EXERCISE GOAL:
Restate the listing exactly.

DATA RECORDS:
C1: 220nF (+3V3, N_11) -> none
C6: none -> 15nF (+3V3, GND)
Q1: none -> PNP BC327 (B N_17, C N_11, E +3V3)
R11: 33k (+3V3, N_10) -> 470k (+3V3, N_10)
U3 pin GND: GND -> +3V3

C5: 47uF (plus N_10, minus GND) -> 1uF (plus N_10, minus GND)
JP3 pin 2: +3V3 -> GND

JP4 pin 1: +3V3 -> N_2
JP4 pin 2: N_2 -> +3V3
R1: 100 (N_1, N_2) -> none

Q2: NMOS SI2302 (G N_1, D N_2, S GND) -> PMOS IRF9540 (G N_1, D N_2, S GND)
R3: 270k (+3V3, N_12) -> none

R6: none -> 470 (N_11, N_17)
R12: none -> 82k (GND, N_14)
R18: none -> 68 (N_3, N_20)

OUTPUT FOR THIS TASK:
C1: 220nF (+3V3, N_11) -> none
C6: none -> 15nF (+3V3, GND)
Q1: none -> PNP BC327 (B N_17, C N_11, E +3V3)
R11: 33k (+3V3, N_10) -> 470k (+3V3, N_10)
U3 pin GND: GND -> +3V3

C5: 47uF (plus N_10, minus GND) -> 1uF (plus N_10, minus GND)
JP3 pin 2: +3V3 -> GND

JP4 pin 1: +3V3 -> N_2
JP4 pin 2: N_2 -> +3V3
R1: 100 (N_1, N_2) -> none

Q2: NMOS SI2302 (G N_1, D N_2, S GND) -> PMOS IRF9540 (G N_1, D N_2, S GND)
R3: 270k (+3V3, N_12) -> none

R6: none -> 470 (N_11, N_17)
R12: none -> 82k (GND, N_14)
R18: none -> 68 (N_3, N_20)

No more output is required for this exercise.